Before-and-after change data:

-=-=-

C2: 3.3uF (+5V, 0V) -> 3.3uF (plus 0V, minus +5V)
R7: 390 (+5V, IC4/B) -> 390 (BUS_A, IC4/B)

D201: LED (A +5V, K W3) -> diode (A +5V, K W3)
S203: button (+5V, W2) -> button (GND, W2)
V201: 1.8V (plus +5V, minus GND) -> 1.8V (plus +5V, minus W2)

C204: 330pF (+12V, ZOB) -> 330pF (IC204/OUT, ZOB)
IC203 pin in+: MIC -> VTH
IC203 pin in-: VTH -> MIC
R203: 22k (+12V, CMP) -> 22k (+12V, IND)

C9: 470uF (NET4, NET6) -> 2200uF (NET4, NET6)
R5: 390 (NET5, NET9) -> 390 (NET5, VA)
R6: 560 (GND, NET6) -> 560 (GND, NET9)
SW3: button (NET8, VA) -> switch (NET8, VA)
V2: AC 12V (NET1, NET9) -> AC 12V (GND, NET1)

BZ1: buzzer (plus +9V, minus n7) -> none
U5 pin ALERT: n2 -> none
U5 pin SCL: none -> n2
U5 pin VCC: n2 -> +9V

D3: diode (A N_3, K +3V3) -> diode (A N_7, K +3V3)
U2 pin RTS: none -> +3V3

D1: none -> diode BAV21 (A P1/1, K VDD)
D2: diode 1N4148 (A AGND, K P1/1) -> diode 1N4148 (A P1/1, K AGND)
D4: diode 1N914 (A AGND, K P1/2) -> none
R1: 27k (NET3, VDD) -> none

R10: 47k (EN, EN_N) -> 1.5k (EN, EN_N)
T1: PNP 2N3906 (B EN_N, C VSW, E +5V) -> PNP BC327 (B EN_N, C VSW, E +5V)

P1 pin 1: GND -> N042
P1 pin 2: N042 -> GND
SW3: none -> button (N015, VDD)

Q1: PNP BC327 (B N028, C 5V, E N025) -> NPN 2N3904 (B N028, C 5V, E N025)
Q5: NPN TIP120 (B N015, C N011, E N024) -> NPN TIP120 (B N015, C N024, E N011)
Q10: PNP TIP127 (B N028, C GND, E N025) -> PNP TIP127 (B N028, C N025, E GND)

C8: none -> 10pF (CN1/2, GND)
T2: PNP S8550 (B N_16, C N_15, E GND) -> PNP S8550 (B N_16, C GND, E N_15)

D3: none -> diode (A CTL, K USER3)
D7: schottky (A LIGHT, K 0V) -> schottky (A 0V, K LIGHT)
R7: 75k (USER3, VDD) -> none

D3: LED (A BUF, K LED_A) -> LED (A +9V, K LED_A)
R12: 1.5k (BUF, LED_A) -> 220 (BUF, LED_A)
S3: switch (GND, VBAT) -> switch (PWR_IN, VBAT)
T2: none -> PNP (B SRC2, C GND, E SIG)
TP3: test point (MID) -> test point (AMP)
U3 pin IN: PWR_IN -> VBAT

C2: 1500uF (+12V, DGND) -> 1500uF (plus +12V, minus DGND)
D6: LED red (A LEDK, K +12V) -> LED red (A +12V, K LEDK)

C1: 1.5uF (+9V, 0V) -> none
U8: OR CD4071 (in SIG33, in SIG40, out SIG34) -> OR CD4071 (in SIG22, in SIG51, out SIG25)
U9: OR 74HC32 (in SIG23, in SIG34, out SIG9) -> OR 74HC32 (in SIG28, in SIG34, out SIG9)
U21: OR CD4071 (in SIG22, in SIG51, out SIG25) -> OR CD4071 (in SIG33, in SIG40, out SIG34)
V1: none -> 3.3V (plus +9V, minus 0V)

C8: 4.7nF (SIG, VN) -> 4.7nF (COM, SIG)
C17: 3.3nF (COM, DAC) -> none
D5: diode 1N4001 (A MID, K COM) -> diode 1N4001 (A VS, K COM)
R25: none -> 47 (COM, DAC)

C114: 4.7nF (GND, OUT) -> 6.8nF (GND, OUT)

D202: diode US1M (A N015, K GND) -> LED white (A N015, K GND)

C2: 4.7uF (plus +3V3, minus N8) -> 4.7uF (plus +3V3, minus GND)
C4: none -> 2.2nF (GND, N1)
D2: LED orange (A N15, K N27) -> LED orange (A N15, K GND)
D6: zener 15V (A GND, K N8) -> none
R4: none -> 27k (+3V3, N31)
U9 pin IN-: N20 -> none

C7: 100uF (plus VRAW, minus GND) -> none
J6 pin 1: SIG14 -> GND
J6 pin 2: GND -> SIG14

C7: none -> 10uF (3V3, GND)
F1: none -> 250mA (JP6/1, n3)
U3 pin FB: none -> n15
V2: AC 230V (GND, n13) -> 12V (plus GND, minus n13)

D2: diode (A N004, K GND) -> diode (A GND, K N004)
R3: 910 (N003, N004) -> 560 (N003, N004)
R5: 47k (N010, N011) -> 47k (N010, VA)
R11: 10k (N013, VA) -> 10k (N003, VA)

-=-=-

Your task: Once more, give all the records exactly as they were written.

Response:
C2: 3.3uF (+5V, 0V) -> 3.3uF (plus 0V, minus +5V)
R7: 390 (+5V, IC4/B) -> 390 (BUS_A, IC4/B)

D201: LED (A +5V, K W3) -> diode (A +5V, K W3)
S203: button (+5V, W2) -> button (GND, W2)
V201: 1.8V (plus +5V, minus GND) -> 1.8V (plus +5V, minus W2)

C204: 330pF (+12V, ZOB) -> 330pF (IC204/OUT, ZOB)
IC203 pin in+: MIC -> VTH
IC203 pin in-: VTH -> MIC
R203: 22k (+12V, CMP) -> 22k (+12V, IND)

C9: 470uF (NET4, NET6) -> 2200uF (NET4, NET6)
R5: 390 (NET5, NET9) -> 390 (NET5, VA)
R6: 560 (GND, NET6) -> 560 (GND, NET9)
SW3: button (NET8, VA) -> switch (NET8, VA)
V2: AC 12V (NET1, NET9) -> AC 12V (GND, NET1)

BZ1: buzzer (plus +9V, minus n7) -> none
U5 pin ALERT: n2 -> none
U5 pin SCL: none -> n2
U5 pin VCC: n2 -> +9V

D3: diode (A N_3, K +3V3) -> diode (A N_7, K +3V3)
U2 pin RTS: none -> +3V3

D1: none -> diode BAV21 (A P1/1, K VDD)
D2: diode 1N4148 (A AGND, K P1/1) -> diode 1N4148 (A P1/1, K AGND)
D4: diode 1N914 (A AGND, K P1/2) -> none
R1: 27k (NET3, VDD) -> none

R10: 47k (EN, EN_N) -> 1.5k (EN, EN_N)
T1: PNP 2N3906 (B EN_N, C VSW, E +5V) -> PNP BC327 (B EN_N, C VSW, E +5V)

P1 pin 1: GND -> N042
P1 pin 2: N042 -> GND
SW3: none -> button (N015, VDD)

Q1: PNP BC327 (B N028, C 5V, E N025) -> NPN 2N3904 (B N028, C 5V, E N025)
Q5: NPN TIP120 (B N015, C N011, E N024) -> NPN TIP120 (B N015, C N024, E N011)
Q10: PNP TIP127 (B N028, C GND, E N025) -> PNP TIP127 (B N028, C N025, E GND)

C8: none -> 10pF (CN1/2, GND)
T2: PNP S8550 (B N_16, C N_15, E GND) -> PNP S8550 (B N_16, C GND, E N_15)

D3: none -> diode (A CTL, K USER3)
D7: schottky (A LIGHT, K 0V) -> schottky (A 0V, K LIGHT)
R7: 75k (USER3, VDD) -> none

D3: LED (A BUF, K LED_A) -> LED (A +9V, K LED_A)
R12: 1.5k (BUF, LED_A) -> 220 (BUF, LED_A)
S3: switch (GND, VBAT) -> switch (PWR_IN, VBAT)
T2: none -> PNP (B SRC2, C GND, E SIG)
TP3: test point (MID) -> test point (AMP)
U3 pin IN: PWR_IN -> VBAT

C2: 1500uF (+12V, DGND) -> 1500uF (plus +12V, minus DGND)
D6: LED red (A LEDK, K +12V) -> LED red (A +12V, K LEDK)

C1: 1.5uF (+9V, 0V) -> none
U8: OR CD4071 (in SIG33, in SIG40, out SIG34) -> OR CD4071 (in SIG22, in SIG51, out SIG25)
U9: OR 74HC32 (in SIG23, in SIG34, out SIG9) -> OR 74HC32 (in SIG28, in SIG34, out SIG9)
U21: OR CD4071 (in SIG22, in SIG51, out SIG25) -> OR CD4071 (in SIG33, in SIG40, out SIG34)
V1: none -> 3.3V (plus +9V, minus 0V)

C8: 4.7nF (SIG, VN) -> 4.7nF (COM, SIG)
C17: 3.3nF (COM, DAC) -> none
D5: diode 1N4001 (A MID, K COM) -> diode 1N4001 (A VS, K COM)
R25: none -> 47 (COM, DAC)

C114: 4.7nF (GND, OUT) -> 6.8nF (GND, OUT)

D202: diode US1M (A N015, K GND) -> LED white (A N015, K GND)

C2: 4.7uF (plus +3V3, minus N8) -> 4.7uF (plus +3V3, minus GND)
C4: none -> 2.2nF (GND, N1)
D2: LED orange (A N15, K N27) -> LED orange (A N15, K GND)
D6: zener 15V (A GND, K N8) -> none
R4: none -> 27k (+3V3, N31)
U9 pin IN-: N20 -> none

C7: 100uF (plus VRAW, minus GND) -> none
J6 pin 1: SIG14 -> GND
J6 pin 2: GND -> SIG14

C7: none -> 10uF (3V3, GND)
F1: none -> 250mA (JP6/1, n3)
U3 pin FB: none -> n15
V2: AC 230V (GND, n13) -> 12V (plus GND, minus n13)

D2: diode (A N004, K GND) -> diode (A GND, K N004)
R3: 910 (N003, N004) -> 560 (N003, N004)
R5: 47k (N010, N011) -> 47k (N010, VA)
R11: 10k (N013, VA) -> 10k (N003, VA)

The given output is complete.